Task to carry out: What is needed is the number of lines in the data below that include "camera", stated by itself.

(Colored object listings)
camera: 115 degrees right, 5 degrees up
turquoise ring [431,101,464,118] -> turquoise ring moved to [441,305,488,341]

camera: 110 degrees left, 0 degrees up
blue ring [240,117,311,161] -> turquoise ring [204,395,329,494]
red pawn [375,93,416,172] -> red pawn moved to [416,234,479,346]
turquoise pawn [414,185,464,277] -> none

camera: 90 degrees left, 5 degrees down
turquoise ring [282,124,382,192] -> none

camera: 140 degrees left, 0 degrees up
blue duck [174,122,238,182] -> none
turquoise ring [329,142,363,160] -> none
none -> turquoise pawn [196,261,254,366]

Output: 4